▶ _What is expected_
Count how many lines of the material contain the string "sourdine", where uppercase and lowercase letters are treated as different. Give only the number.

▶ _Data records_
·····
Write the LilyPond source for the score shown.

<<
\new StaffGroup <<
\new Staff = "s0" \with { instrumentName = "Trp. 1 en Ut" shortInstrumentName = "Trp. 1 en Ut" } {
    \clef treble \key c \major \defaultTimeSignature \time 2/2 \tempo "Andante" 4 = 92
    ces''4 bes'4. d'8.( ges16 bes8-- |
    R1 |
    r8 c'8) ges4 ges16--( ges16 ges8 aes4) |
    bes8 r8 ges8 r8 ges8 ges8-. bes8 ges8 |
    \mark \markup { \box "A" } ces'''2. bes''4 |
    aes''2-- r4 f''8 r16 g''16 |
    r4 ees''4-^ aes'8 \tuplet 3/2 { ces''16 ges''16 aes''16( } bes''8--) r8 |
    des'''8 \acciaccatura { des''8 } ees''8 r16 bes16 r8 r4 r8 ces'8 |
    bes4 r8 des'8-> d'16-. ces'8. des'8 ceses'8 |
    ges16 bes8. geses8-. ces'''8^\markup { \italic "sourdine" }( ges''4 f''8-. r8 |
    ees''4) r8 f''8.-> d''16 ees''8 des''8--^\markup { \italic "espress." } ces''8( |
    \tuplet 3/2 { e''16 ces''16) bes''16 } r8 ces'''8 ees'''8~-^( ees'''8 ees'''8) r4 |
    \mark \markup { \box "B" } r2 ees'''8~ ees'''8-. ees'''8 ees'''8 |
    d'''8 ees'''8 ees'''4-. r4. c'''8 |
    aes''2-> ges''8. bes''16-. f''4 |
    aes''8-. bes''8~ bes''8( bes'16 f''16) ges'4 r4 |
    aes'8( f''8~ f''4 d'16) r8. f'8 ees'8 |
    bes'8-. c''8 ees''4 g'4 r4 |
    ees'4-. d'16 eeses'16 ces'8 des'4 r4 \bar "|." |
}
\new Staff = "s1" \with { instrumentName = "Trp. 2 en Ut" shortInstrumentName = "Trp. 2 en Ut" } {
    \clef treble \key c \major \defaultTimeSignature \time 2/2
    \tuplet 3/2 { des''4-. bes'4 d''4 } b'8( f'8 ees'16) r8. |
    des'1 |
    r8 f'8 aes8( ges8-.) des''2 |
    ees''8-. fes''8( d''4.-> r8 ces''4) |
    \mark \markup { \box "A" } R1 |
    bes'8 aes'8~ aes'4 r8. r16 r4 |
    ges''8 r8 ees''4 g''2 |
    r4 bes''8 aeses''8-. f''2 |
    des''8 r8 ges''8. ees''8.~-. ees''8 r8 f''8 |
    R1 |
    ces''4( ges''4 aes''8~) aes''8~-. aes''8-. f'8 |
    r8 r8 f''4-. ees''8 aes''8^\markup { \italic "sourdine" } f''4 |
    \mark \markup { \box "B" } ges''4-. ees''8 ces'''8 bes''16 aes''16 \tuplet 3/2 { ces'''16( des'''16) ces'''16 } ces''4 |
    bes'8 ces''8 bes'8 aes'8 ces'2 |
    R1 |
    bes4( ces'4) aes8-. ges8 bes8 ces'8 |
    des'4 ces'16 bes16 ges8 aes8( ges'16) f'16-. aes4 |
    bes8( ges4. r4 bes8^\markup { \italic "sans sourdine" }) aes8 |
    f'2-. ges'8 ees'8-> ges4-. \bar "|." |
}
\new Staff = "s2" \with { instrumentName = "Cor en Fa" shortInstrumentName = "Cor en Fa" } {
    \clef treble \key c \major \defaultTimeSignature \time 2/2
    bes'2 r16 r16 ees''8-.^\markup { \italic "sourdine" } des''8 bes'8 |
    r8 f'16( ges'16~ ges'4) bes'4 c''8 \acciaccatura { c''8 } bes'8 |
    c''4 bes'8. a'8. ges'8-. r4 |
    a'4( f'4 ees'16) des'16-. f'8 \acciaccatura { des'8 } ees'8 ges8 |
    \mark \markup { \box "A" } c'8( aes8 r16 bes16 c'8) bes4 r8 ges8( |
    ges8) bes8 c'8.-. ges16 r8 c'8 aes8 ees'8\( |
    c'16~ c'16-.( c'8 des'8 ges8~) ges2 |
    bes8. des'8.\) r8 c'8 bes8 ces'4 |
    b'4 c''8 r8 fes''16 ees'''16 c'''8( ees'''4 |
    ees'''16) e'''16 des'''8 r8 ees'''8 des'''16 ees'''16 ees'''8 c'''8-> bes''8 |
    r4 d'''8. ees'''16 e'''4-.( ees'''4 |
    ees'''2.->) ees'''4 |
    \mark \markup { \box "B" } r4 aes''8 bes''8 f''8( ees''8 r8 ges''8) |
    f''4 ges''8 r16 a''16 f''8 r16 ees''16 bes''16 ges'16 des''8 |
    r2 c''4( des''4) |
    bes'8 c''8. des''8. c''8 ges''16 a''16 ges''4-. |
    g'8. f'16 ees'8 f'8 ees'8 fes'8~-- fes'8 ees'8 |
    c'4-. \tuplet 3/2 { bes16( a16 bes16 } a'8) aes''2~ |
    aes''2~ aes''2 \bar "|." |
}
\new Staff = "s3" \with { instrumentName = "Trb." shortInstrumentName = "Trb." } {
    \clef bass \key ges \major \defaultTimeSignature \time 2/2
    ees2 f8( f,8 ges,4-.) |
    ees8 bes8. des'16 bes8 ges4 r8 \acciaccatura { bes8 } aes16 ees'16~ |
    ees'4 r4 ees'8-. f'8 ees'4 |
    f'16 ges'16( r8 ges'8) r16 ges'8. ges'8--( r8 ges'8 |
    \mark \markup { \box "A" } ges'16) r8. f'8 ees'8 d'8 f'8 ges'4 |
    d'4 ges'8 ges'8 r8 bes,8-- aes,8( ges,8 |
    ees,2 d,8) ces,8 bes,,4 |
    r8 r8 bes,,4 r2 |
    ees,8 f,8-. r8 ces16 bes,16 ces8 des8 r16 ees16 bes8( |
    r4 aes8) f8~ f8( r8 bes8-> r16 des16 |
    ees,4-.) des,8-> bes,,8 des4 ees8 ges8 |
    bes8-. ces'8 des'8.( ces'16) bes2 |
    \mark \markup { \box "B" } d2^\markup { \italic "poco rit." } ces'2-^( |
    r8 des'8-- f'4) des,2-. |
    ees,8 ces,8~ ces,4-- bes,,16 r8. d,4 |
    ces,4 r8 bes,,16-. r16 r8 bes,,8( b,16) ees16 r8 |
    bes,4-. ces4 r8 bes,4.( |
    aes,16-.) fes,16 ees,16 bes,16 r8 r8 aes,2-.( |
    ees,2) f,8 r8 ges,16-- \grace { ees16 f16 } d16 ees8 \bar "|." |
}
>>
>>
·····
▶ _Worked solution_
4